*ABOUT THIS TASK:*
One number is the whole answer: how many lines of the records include "blue".

(Object correspondence data)
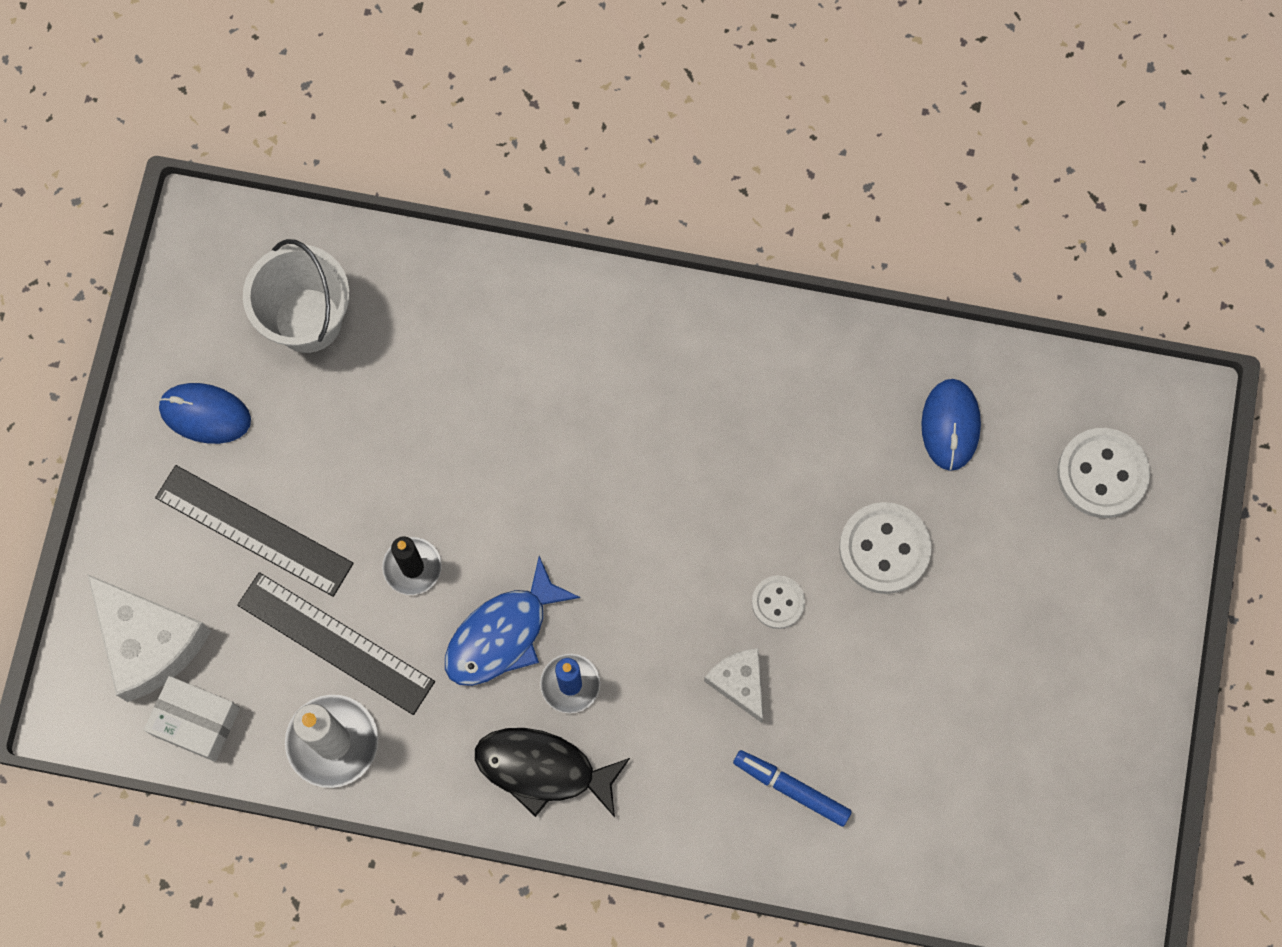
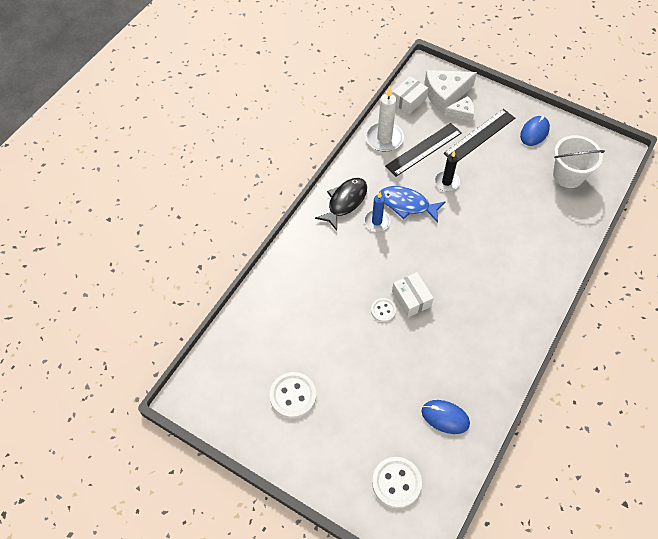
camera: 110 degrees right, 15 degrees down
(502, 634) = (407, 204): blue fish -> blue fish turned 45 degrees counterclockwise
(731, 556) = (411, 299): none -> white box
(739, 683) = (353, 283): white cheese -> white cheese (462, 113)
(791, 788) = (299, 288): blue marker -> none
(884, 549) = (392, 364): white button -> white button (293, 396)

*EXERCISE RESULT:*
2